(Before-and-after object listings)
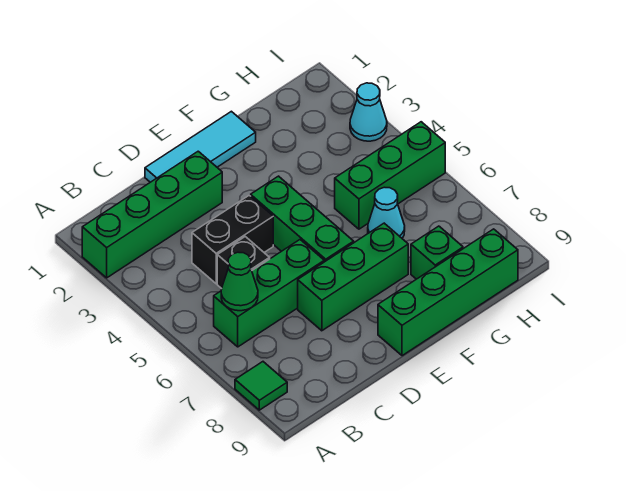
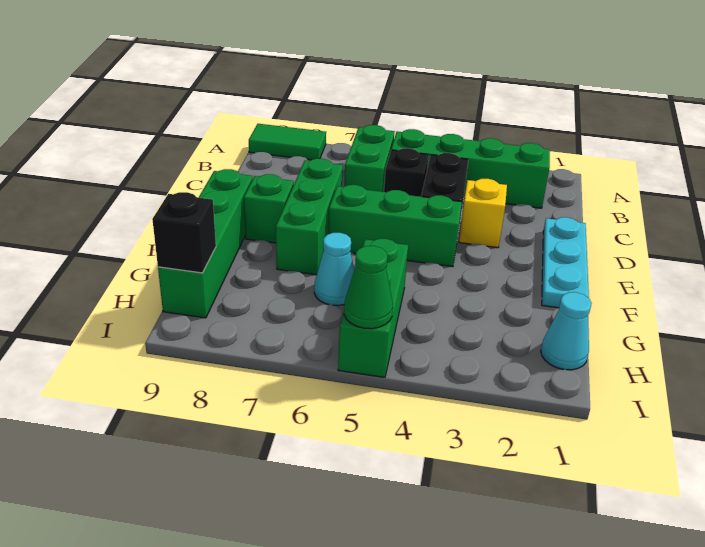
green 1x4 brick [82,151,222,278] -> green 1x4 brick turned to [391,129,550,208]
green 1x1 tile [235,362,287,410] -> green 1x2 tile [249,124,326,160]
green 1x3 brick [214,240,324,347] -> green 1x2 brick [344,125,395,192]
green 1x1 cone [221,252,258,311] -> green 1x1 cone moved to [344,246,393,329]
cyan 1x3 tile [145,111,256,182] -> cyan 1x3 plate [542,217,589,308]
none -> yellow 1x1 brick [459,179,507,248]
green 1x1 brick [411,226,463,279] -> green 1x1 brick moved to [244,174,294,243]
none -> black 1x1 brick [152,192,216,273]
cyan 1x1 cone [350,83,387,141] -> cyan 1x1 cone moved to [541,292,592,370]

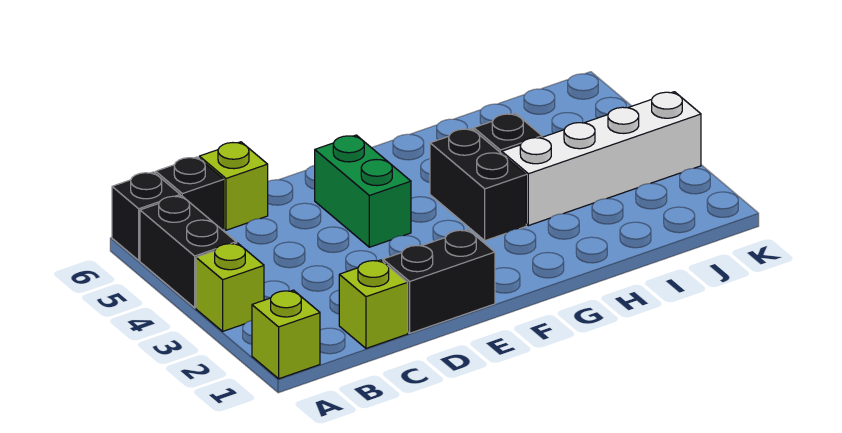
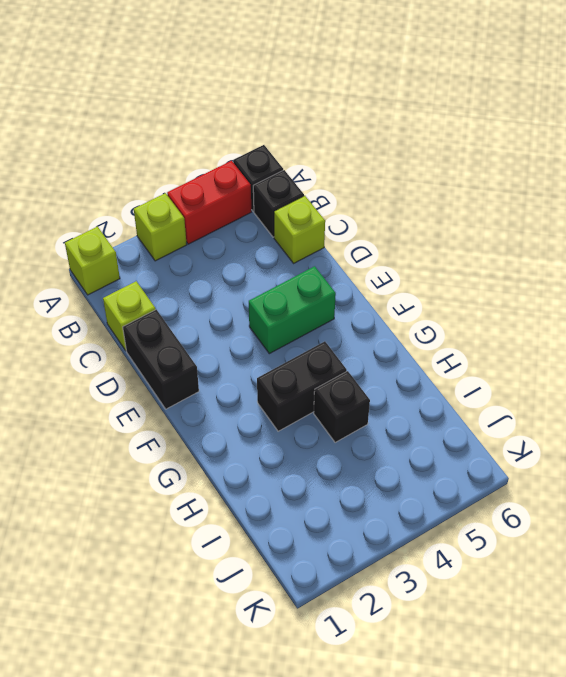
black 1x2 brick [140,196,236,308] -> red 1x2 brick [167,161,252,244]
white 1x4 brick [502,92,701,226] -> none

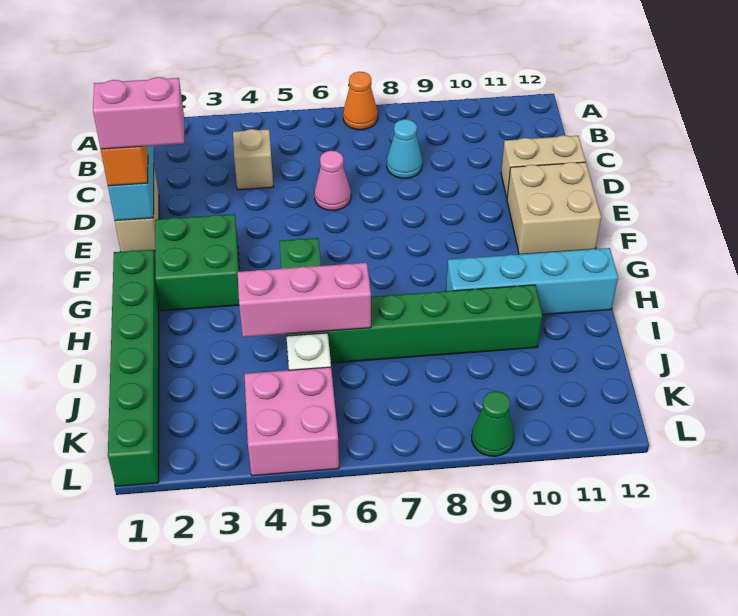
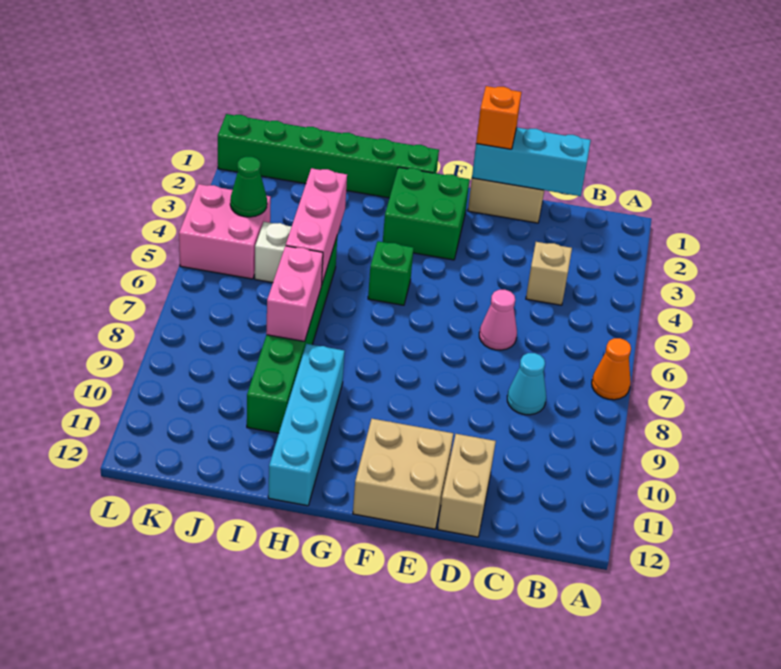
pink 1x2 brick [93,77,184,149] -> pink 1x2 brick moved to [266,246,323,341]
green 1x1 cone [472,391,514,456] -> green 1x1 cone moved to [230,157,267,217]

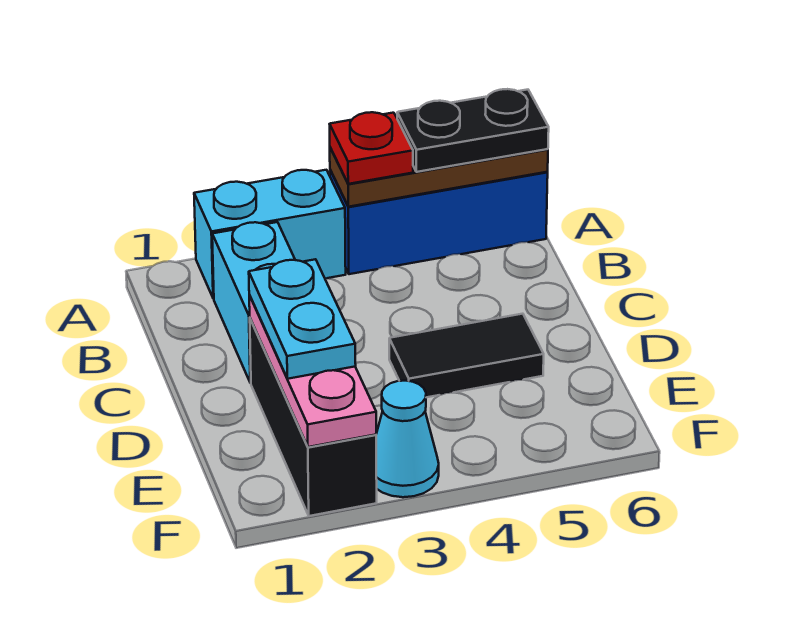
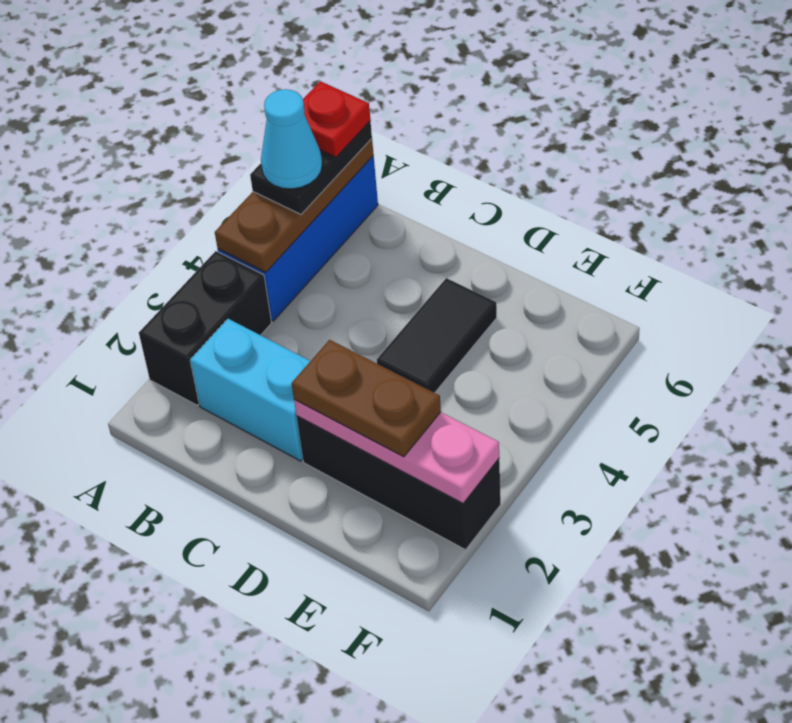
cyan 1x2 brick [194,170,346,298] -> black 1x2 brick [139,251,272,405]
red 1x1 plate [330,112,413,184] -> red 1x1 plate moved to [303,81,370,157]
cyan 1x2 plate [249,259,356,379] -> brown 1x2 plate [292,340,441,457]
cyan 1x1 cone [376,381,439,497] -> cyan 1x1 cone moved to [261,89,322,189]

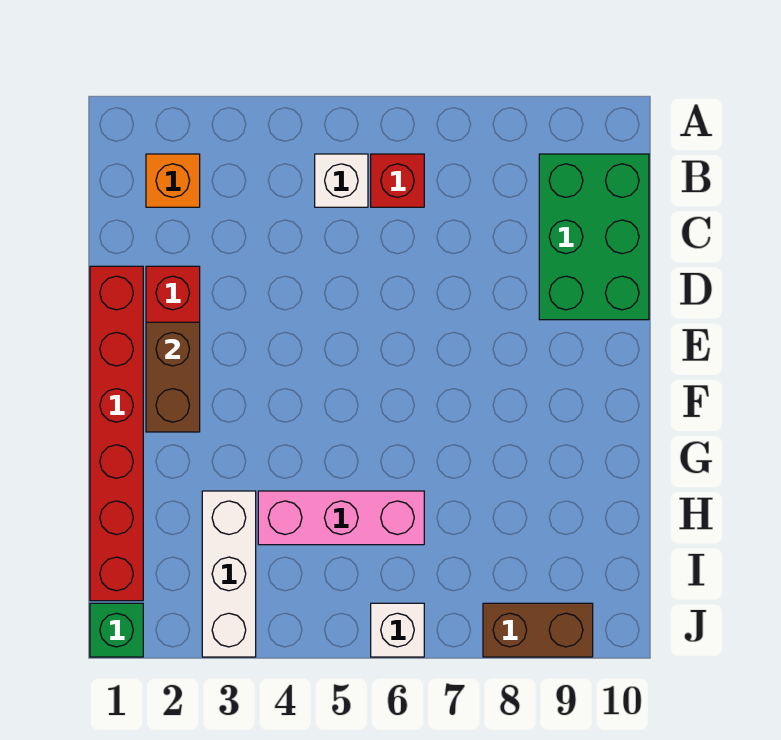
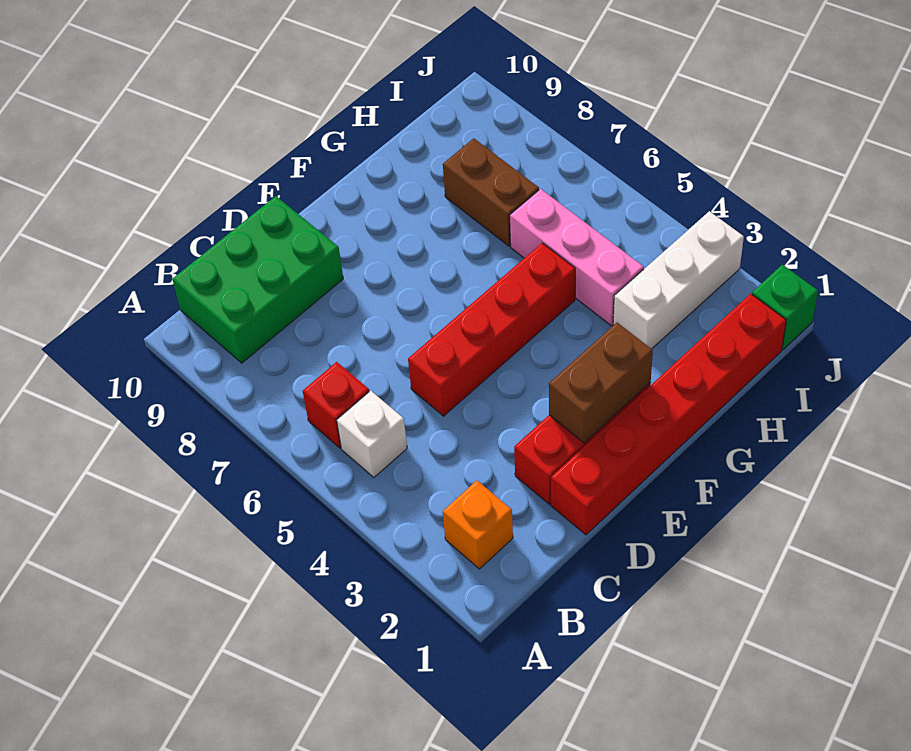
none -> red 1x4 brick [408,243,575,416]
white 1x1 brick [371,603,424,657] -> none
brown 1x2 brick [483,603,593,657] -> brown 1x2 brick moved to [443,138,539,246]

* Exercise brief:
Take the line containing "cyan 1x2 brick" and every line after it through the end of the data, and write them out exactly, with no pictures.

* Task response:
cyan 1x2 brick [194,170,346,298] -> black 1x2 brick [139,251,272,405]
red 1x1 plate [330,112,413,184] -> red 1x1 plate moved to [303,81,370,157]
cyan 1x2 plate [249,259,356,379] -> brown 1x2 plate [292,340,441,457]
cyan 1x1 cone [376,381,439,497] -> cyan 1x1 cone moved to [261,89,322,189]

none -> red 1x4 brick [408,243,575,416]
white 1x1 brick [371,603,424,657] -> none
brown 1x2 brick [483,603,593,657] -> brown 1x2 brick moved to [443,138,539,246]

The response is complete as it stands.